*Data records*.
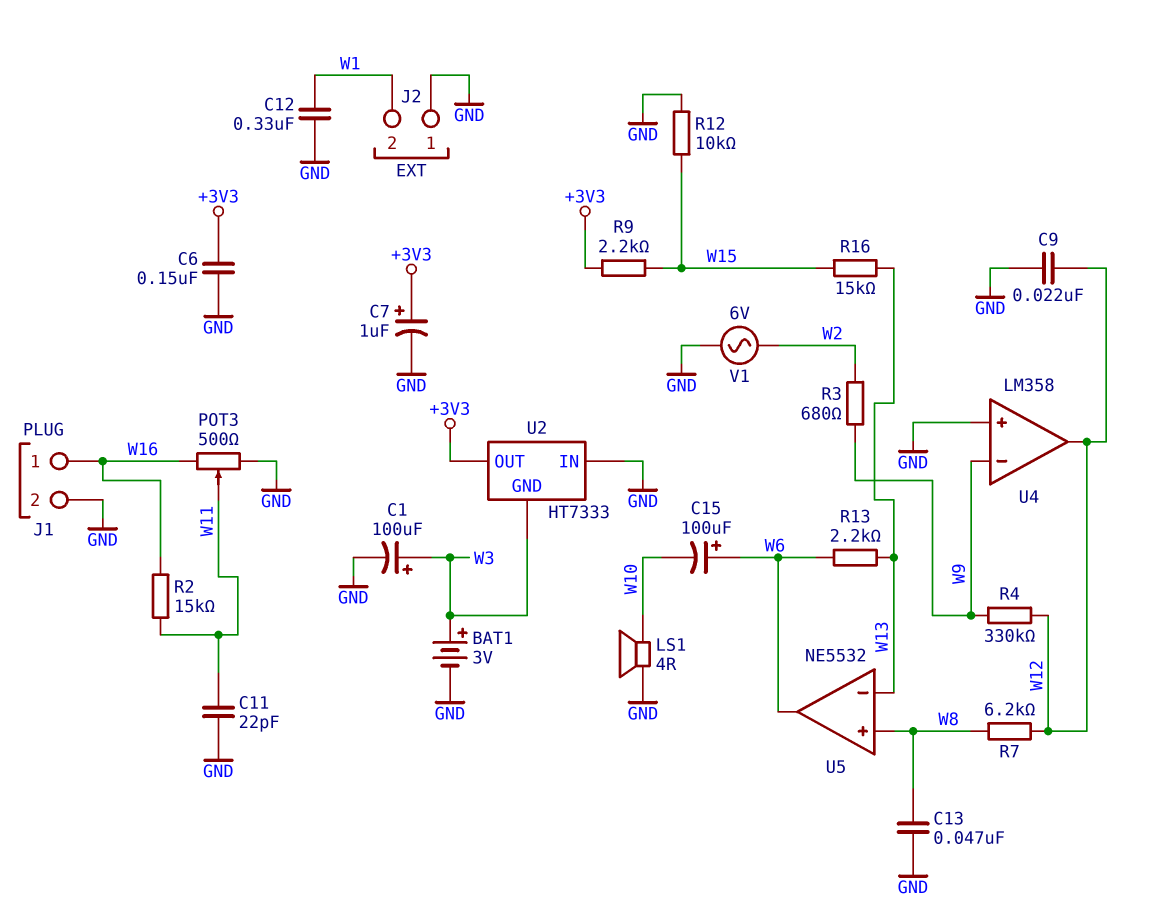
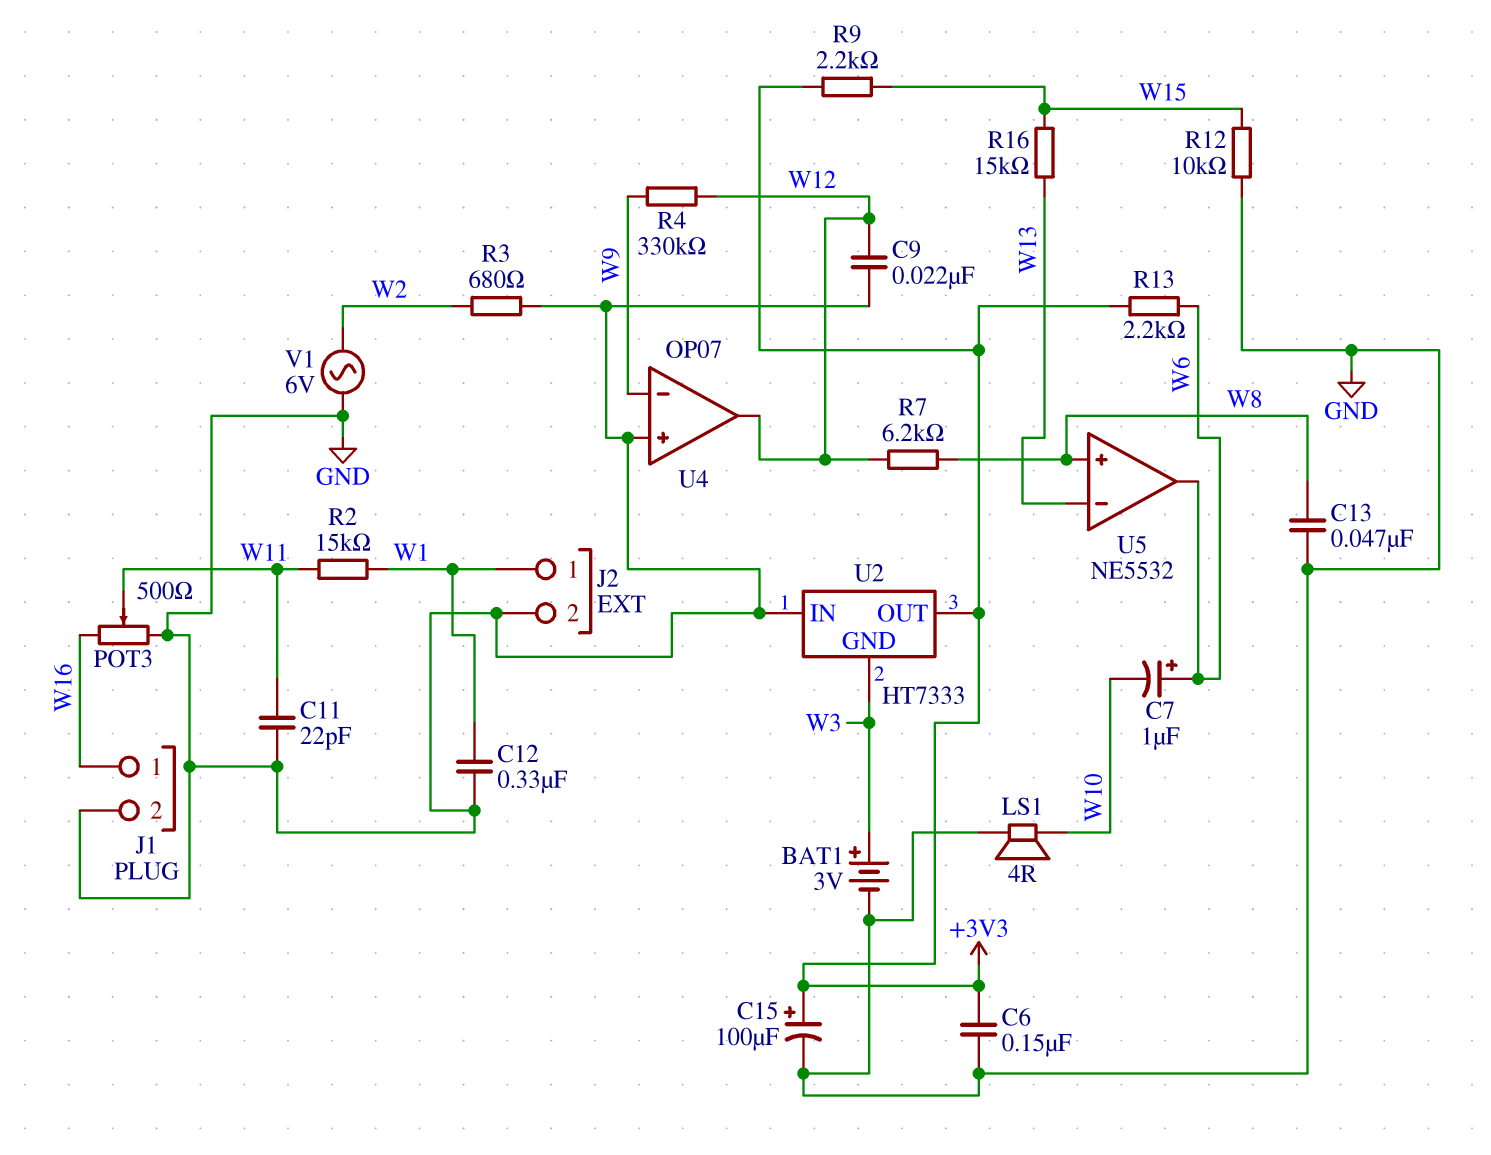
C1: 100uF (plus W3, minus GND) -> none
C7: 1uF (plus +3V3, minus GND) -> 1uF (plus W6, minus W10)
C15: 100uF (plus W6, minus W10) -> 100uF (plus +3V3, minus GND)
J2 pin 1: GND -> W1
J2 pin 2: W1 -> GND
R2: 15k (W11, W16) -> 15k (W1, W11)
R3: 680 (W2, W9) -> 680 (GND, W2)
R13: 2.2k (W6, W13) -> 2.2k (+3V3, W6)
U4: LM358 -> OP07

*Brief*.
Only an exact copy of the records counts as an answer. Leave out the images.

*Reply*.
C1: 100uF (plus W3, minus GND) -> none
C7: 1uF (plus +3V3, minus GND) -> 1uF (plus W6, minus W10)
C15: 100uF (plus W6, minus W10) -> 100uF (plus +3V3, minus GND)
J2 pin 1: GND -> W1
J2 pin 2: W1 -> GND
R2: 15k (W11, W16) -> 15k (W1, W11)
R3: 680 (W2, W9) -> 680 (GND, W2)
R13: 2.2k (W6, W13) -> 2.2k (+3V3, W6)
U4: LM358 -> OP07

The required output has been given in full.